→ INSTRUCTIONS TO FOLLOW
Please return every line below that contains the string "plate".

→ DATA SHOWN
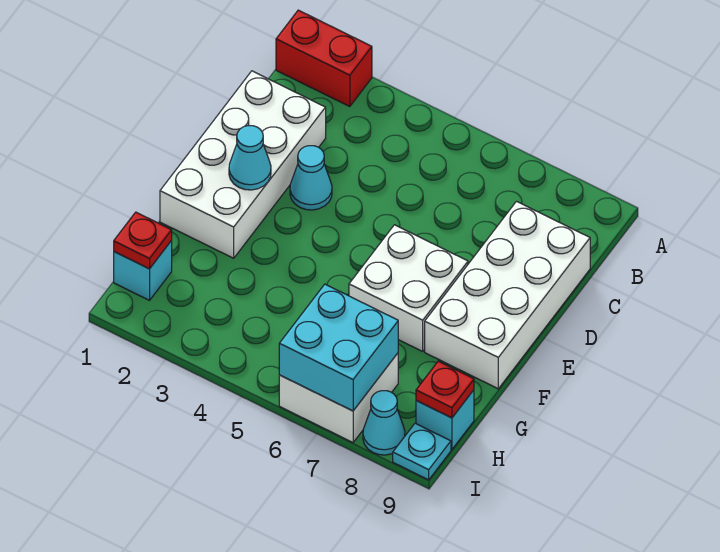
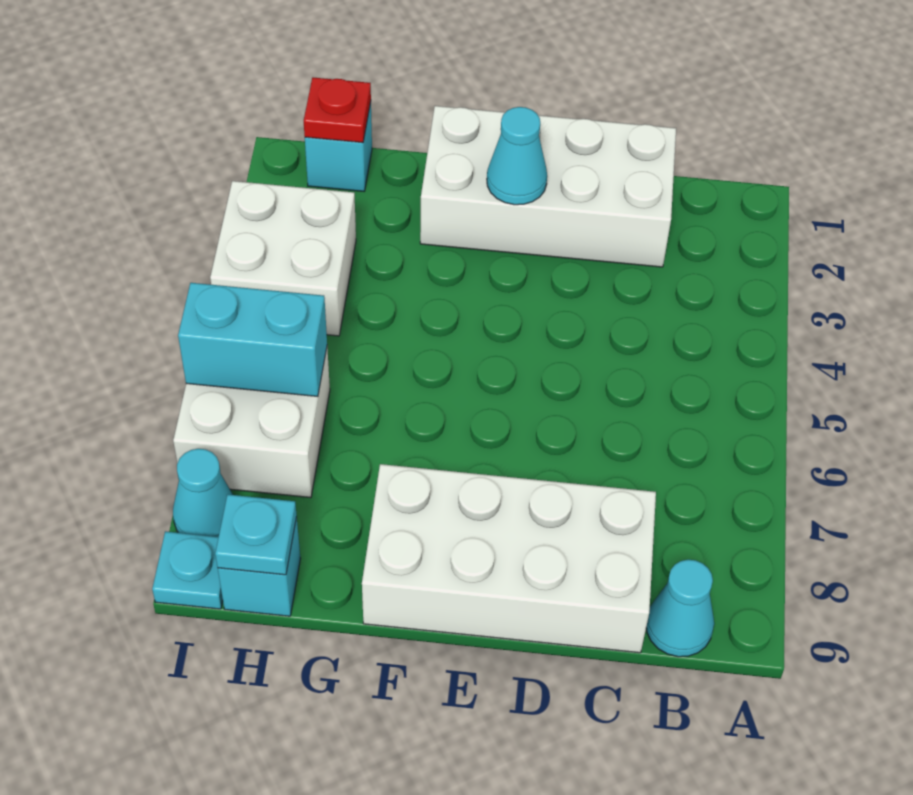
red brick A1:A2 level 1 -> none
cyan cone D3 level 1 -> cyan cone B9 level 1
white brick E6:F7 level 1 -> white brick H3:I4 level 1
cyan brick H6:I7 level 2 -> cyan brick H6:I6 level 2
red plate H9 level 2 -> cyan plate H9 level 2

---

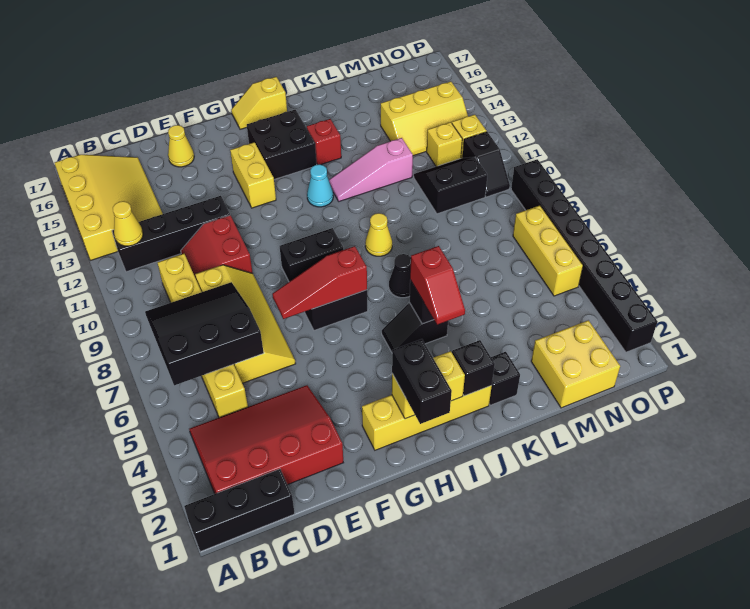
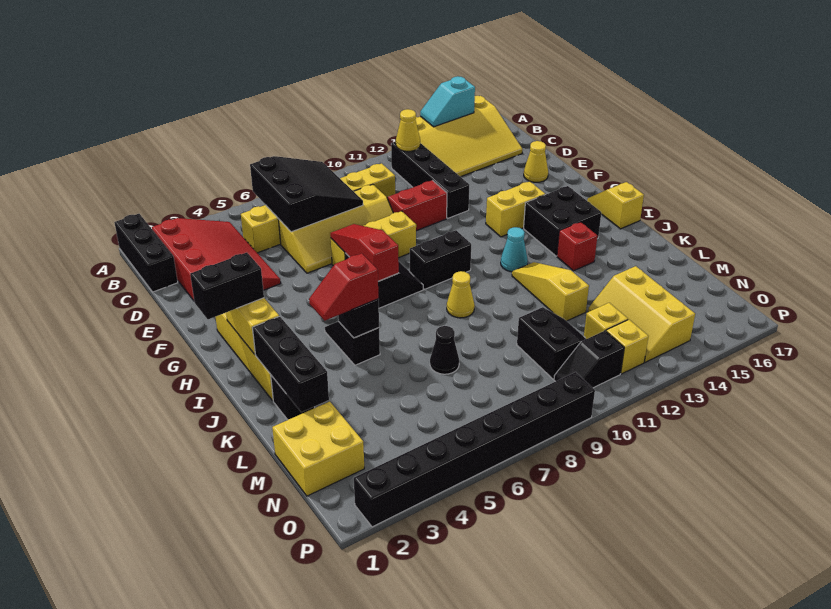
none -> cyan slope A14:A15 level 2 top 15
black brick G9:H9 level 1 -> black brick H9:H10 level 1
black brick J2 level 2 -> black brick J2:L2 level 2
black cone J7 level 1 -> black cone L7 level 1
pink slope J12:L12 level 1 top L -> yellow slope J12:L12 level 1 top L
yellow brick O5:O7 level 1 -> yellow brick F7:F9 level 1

--

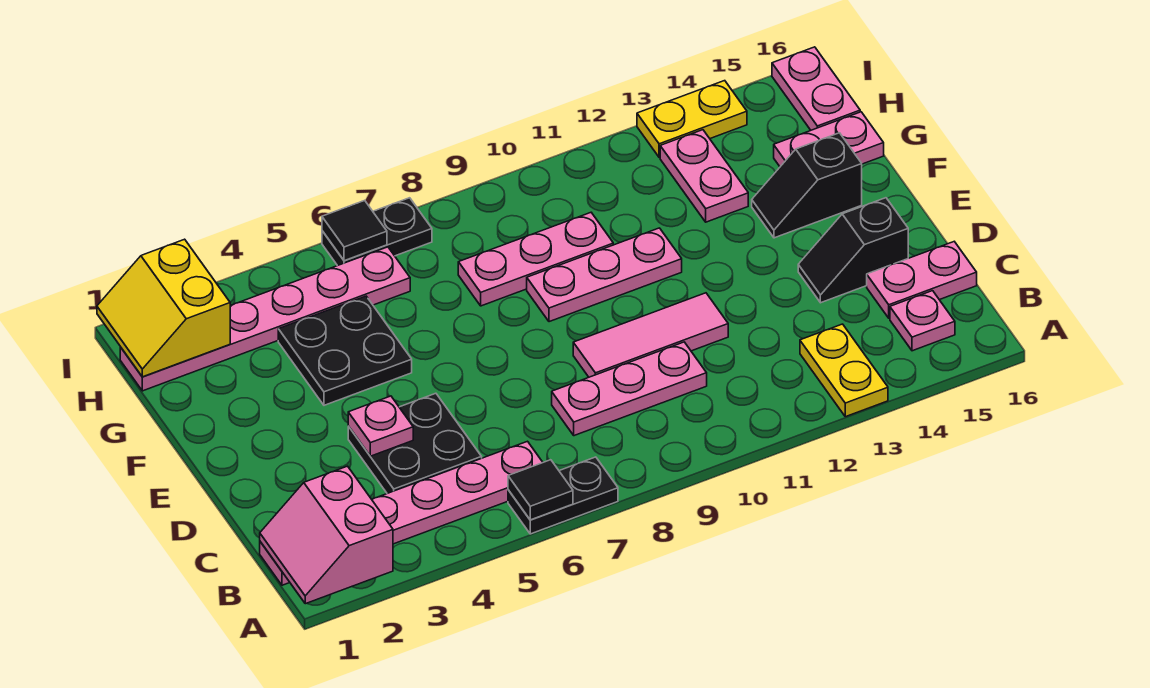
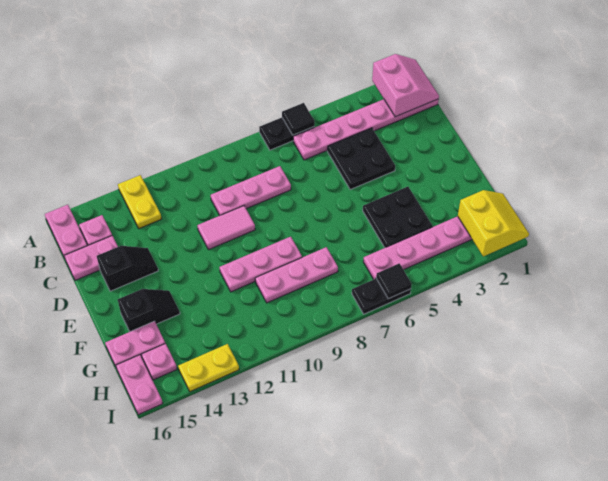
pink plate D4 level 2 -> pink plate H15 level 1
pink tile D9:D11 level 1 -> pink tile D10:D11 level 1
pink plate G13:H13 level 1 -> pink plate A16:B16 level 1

→ COMPLETED TASK
red plate H9 level 2 -> cyan plate H9 level 2
pink plate D4 level 2 -> pink plate H15 level 1
pink plate G13:H13 level 1 -> pink plate A16:B16 level 1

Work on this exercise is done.